Activity:
No images, please. Copy each entry below exactly as it reads.

(Spatial reasoning data)
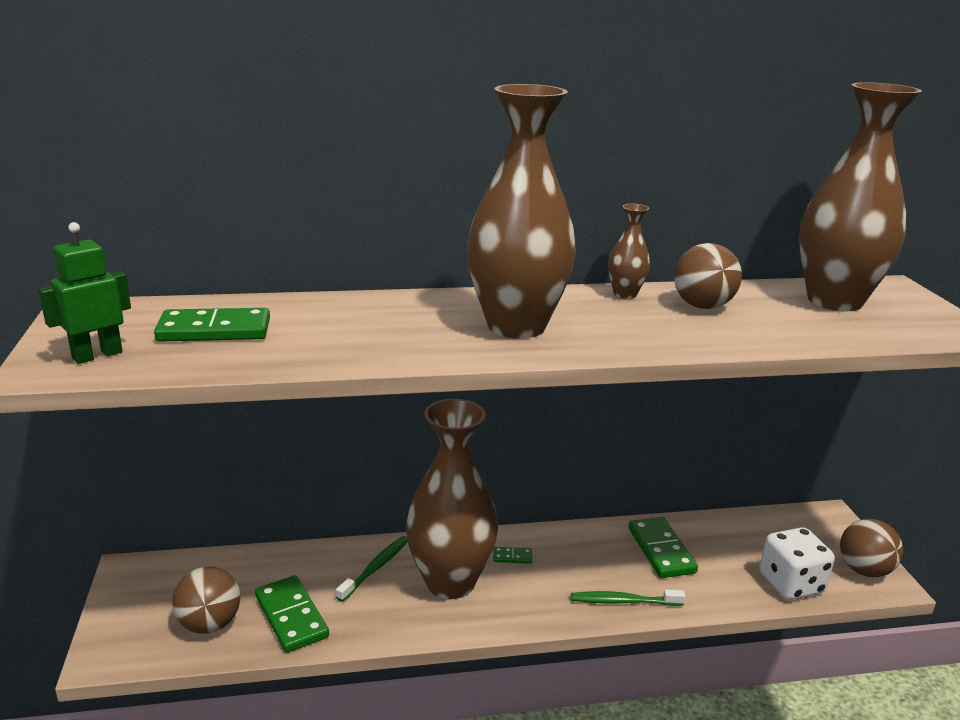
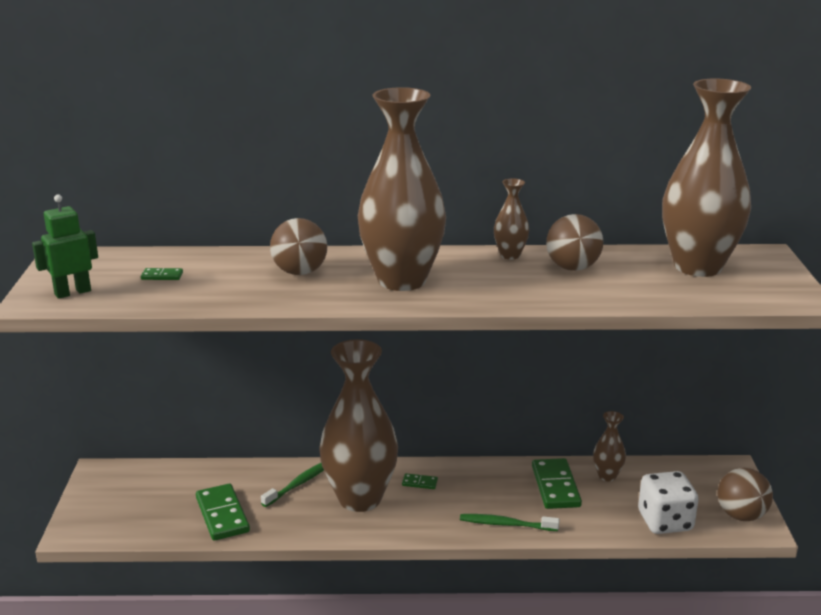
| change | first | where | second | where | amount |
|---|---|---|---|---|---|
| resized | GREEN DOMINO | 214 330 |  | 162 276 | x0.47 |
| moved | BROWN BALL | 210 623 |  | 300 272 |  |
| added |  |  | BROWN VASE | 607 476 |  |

Result of the exercise:
| change | first | where | second | where | amount |
|---|---|---|---|---|---|
| resized | GREEN DOMINO | 214 330 |  | 162 276 | x0.47 |
| moved | BROWN BALL | 210 623 |  | 300 272 |  |
| added |  |  | BROWN VASE | 607 476 |  |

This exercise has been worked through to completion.